[DATASET EXCERPTS — start]

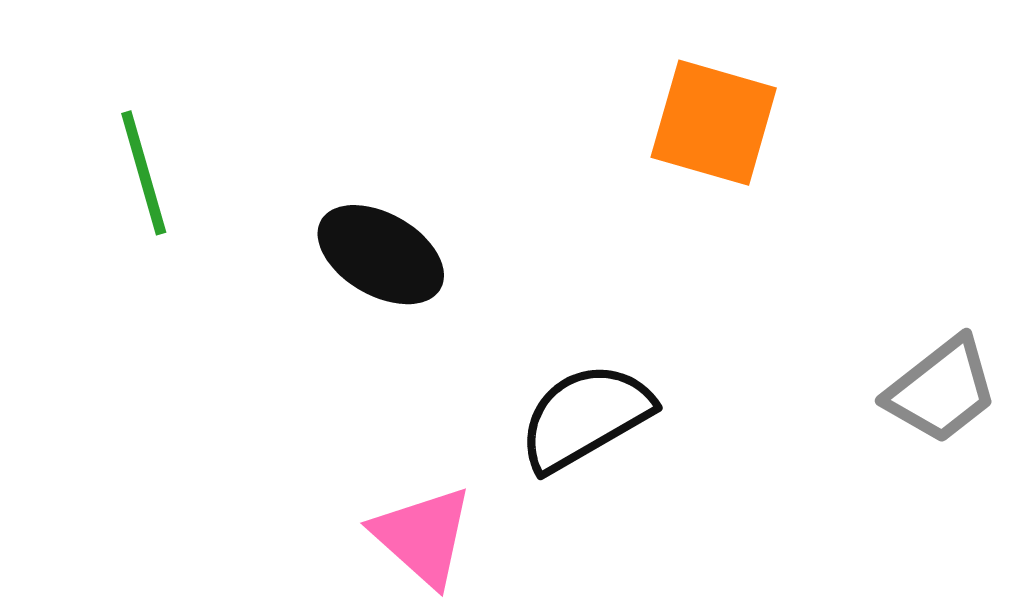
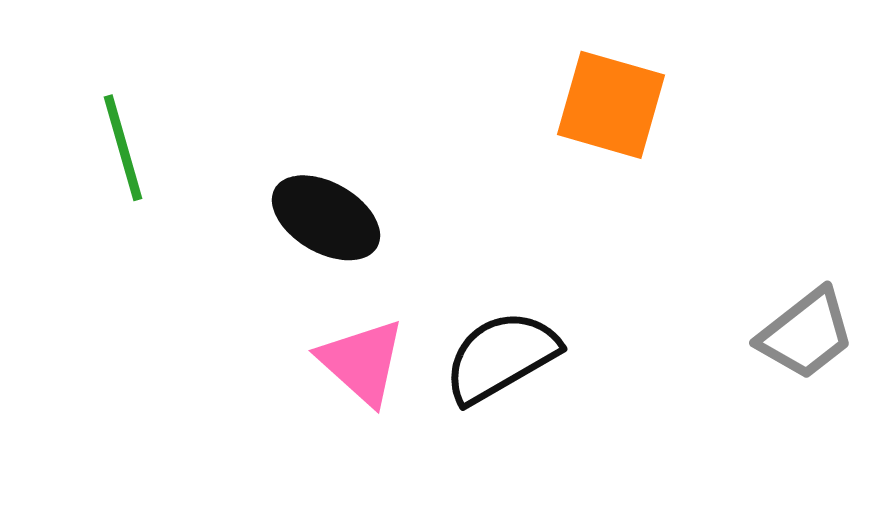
pink triangle: (423, 536) -> (362, 362), moved

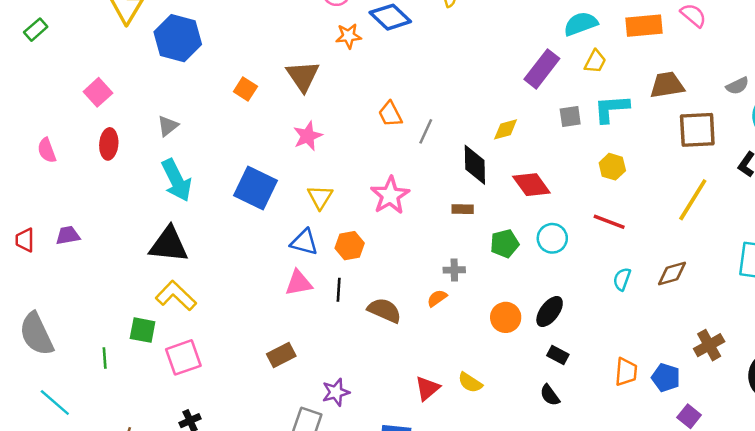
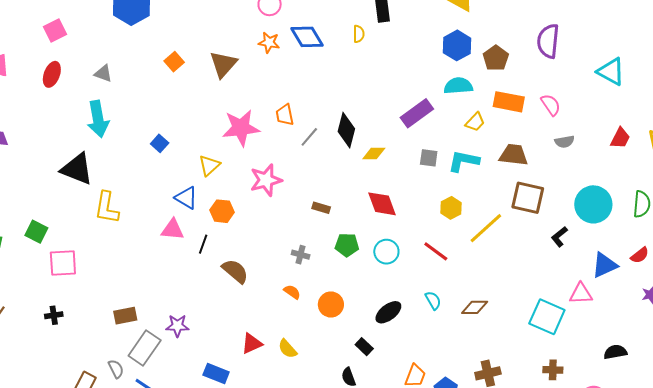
yellow trapezoid: (595, 61) -> (475, 122), moved
gray semicircle: (737, 86) -> (565, 142), moved
gray triangle: (168, 126) -> (103, 73), turned 42
pink star: (308, 136) -> (241, 128), moved, size x1.5
black diamond: (475, 165) -> (346, 130), moved
blue square: (255, 188) -> (160, 143), size x0.5
yellow line: (693, 200) -> (486, 228), moved
cyan semicircle: (622, 279) -> (433, 300), turned 114
yellow L-shape: (176, 296) -> (107, 208), moved, turned -140
orange semicircle: (437, 298) -> (292, 292), moved, turned 54
black ellipse: (550, 311) -> (388, 312), moved
brown rectangle: (281, 355) -> (125, 316), moved

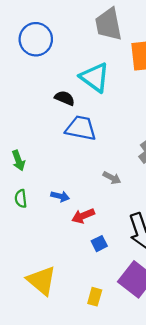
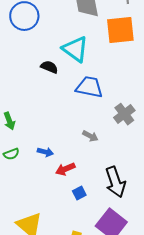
blue trapezoid: (81, 128) -> (89, 87), moved
green semicircle: (21, 199) -> (11, 154), turned -105

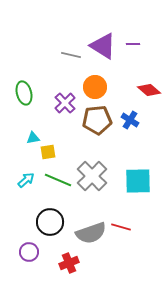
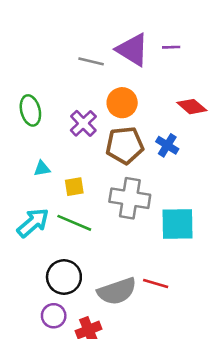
yellow square: (48, 152) -> (74, 187), moved
gray cross: (92, 176) -> (130, 198), moved, turned -36
cyan arrow: (26, 180) -> (33, 223), size x1.5
purple circle: (29, 252) -> (54, 316), moved

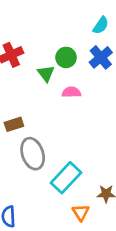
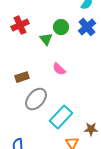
pink semicircle: (71, 92) -> (59, 69), moved, turned -136
gray ellipse: (33, 154) -> (36, 99), turned 60

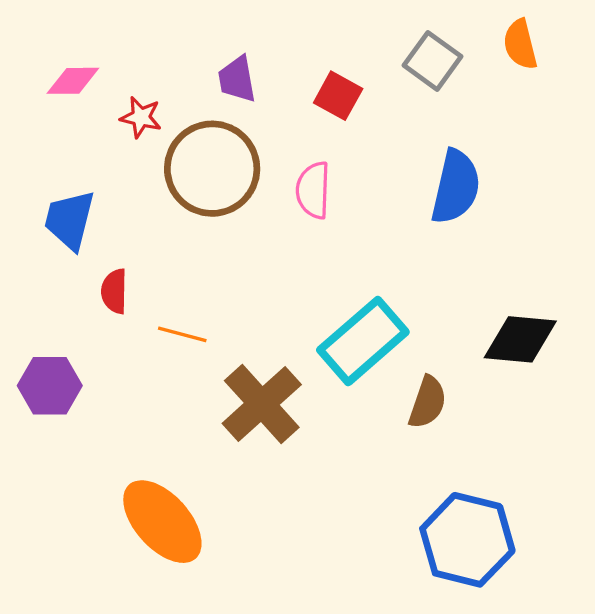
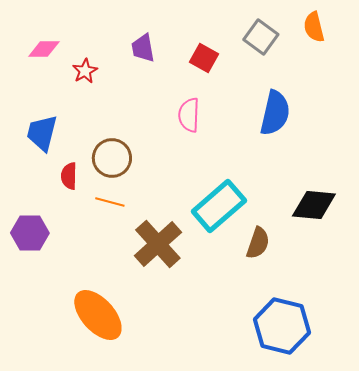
red star: (141, 117) -> (85, 71), turned 30
brown circle: (212, 169) -> (112, 158), moved, size x0.7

[DATASET EXCERPTS — finish]

- **WHAT THIS TASK INVOLVES**
Before handing back the copy, remove the pictures; otherwise print the data exactly.

- **WRITTEN RESPONSE**
pink triangle: (423, 536) -> (362, 362), moved

yellow trapezoid: (595, 61) -> (475, 122), moved
gray semicircle: (737, 86) -> (565, 142), moved
gray triangle: (168, 126) -> (103, 73), turned 42
pink star: (308, 136) -> (241, 128), moved, size x1.5
black diamond: (475, 165) -> (346, 130), moved
blue square: (255, 188) -> (160, 143), size x0.5
yellow line: (693, 200) -> (486, 228), moved
cyan semicircle: (622, 279) -> (433, 300), turned 114
yellow L-shape: (176, 296) -> (107, 208), moved, turned -140
orange semicircle: (437, 298) -> (292, 292), moved, turned 54
black ellipse: (550, 311) -> (388, 312), moved
brown rectangle: (281, 355) -> (125, 316), moved

blue trapezoid: (81, 128) -> (89, 87), moved
green semicircle: (21, 199) -> (11, 154), turned -105

yellow square: (48, 152) -> (74, 187), moved
gray cross: (92, 176) -> (130, 198), moved, turned -36
cyan arrow: (26, 180) -> (33, 223), size x1.5
purple circle: (29, 252) -> (54, 316), moved

pink semicircle: (71, 92) -> (59, 69), moved, turned -136
gray ellipse: (33, 154) -> (36, 99), turned 60

red star: (141, 117) -> (85, 71), turned 30
brown circle: (212, 169) -> (112, 158), moved, size x0.7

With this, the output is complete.